--- Records for the exercise ---
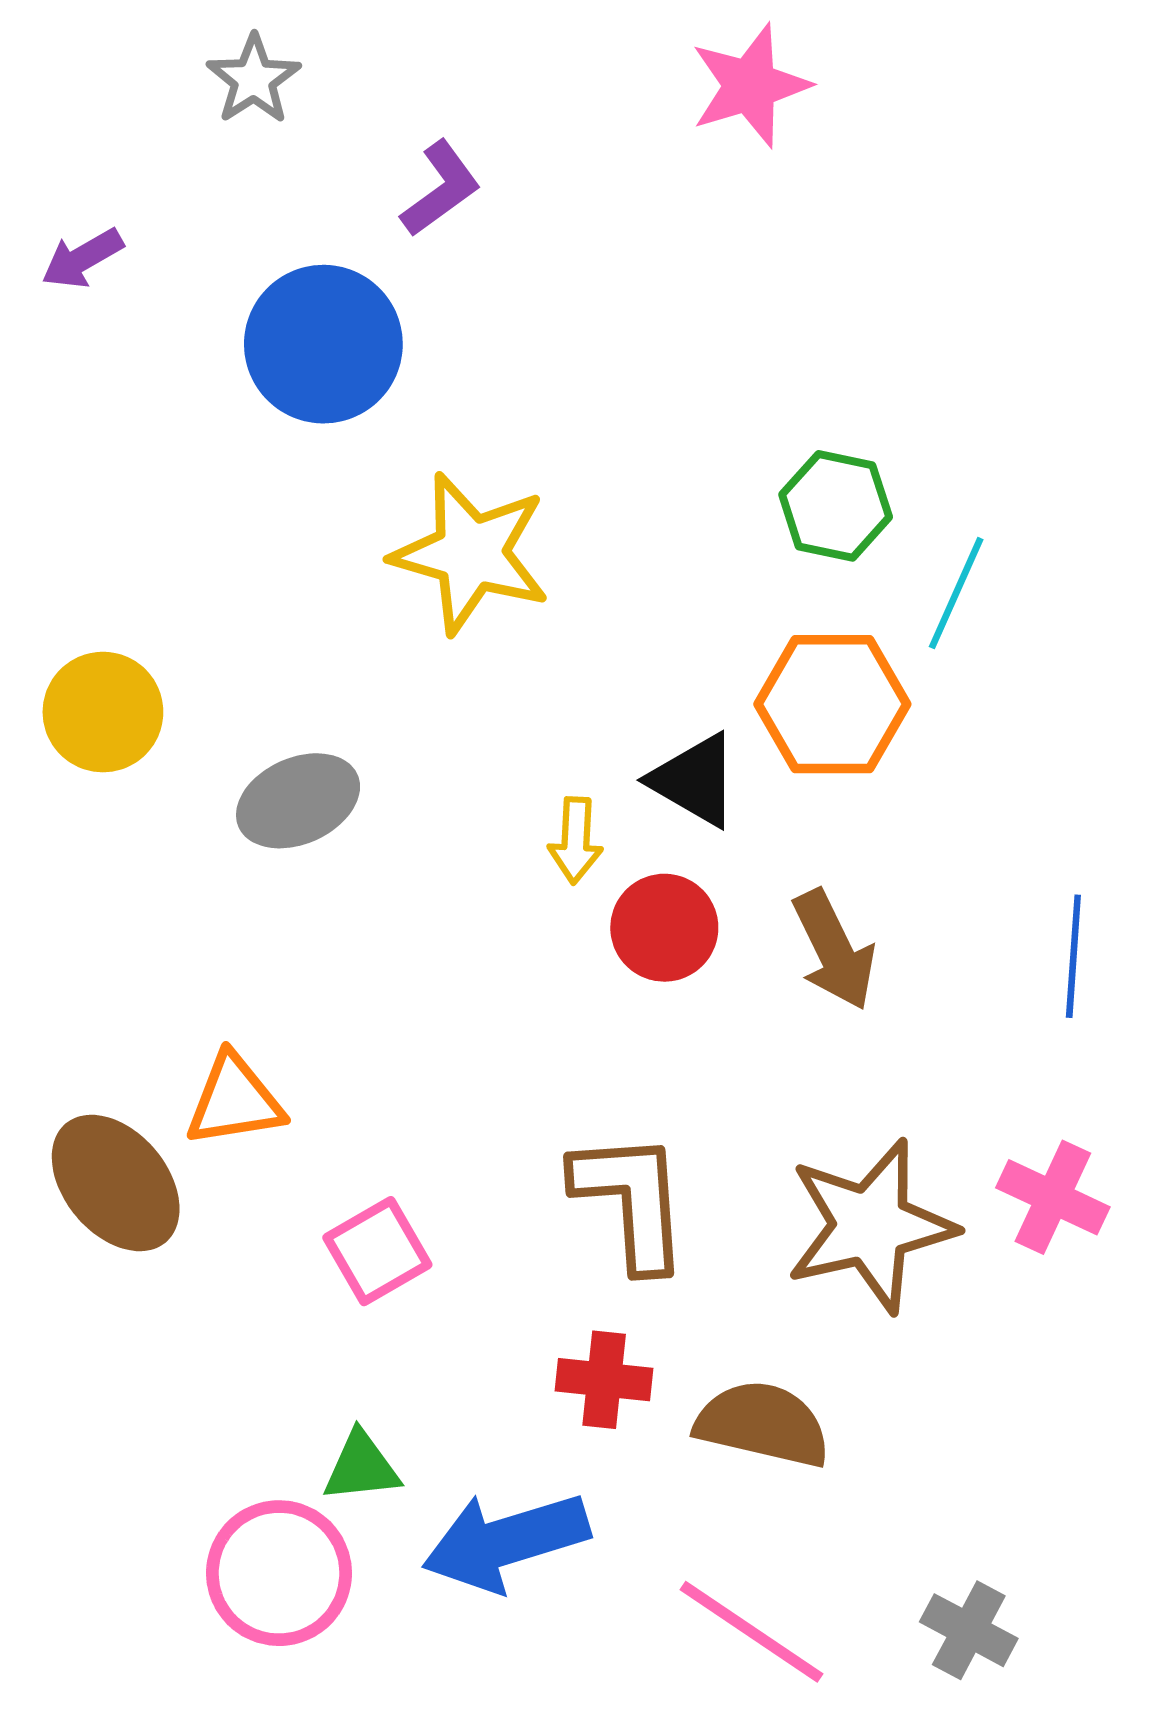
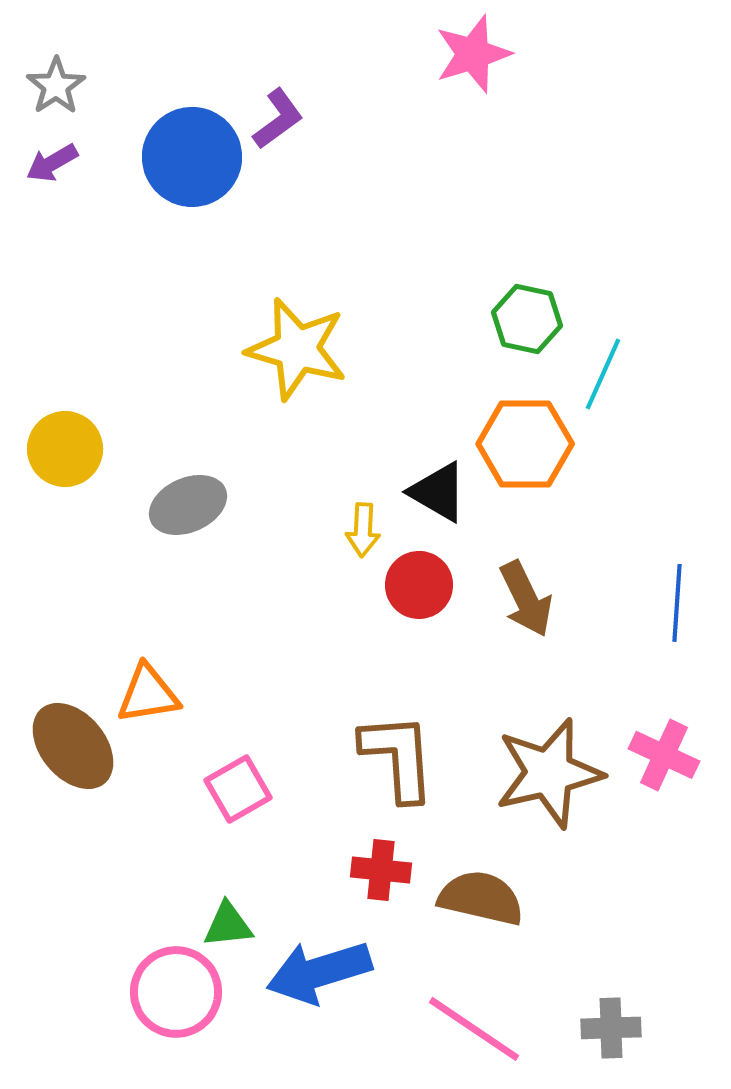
gray star: (254, 79) -> (56, 86), moved
blue circle: (323, 344) -> (192, 157), moved
gray cross: (969, 1630) -> (611, 1028), turned -30

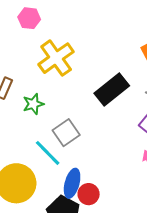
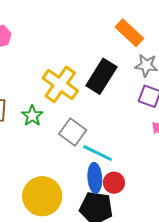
yellow cross: (56, 58) -> (60, 84), moved
cyan line: (48, 153) -> (98, 153), moved

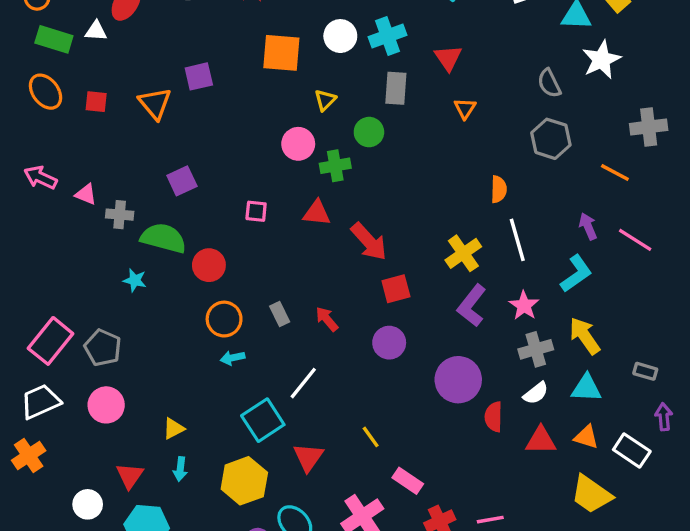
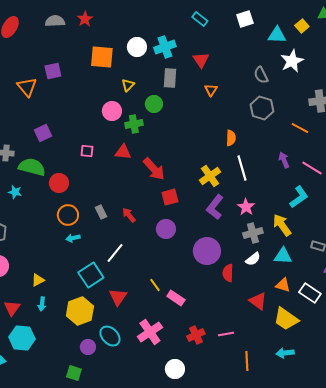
cyan L-shape: (576, 274) -> (299, 197), moved
red triangle: (541, 440) -> (258, 301), moved, turned 36
pink rectangle: (408, 481) -> (176, 298), moved

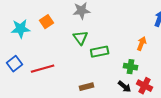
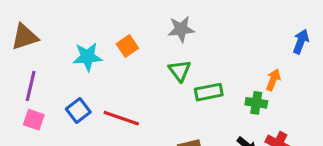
green cross: (131, 67) -> (256, 103), moved
red line: (43, 69) -> (121, 118), turned 35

--- Exercise directions ---
Each line that contains the string "turned" should be copied from the data above.

--- Task output ---
gray cross: (969, 1630) -> (611, 1028), turned -30
red triangle: (541, 440) -> (258, 301), moved, turned 36
red line: (43, 69) -> (121, 118), turned 35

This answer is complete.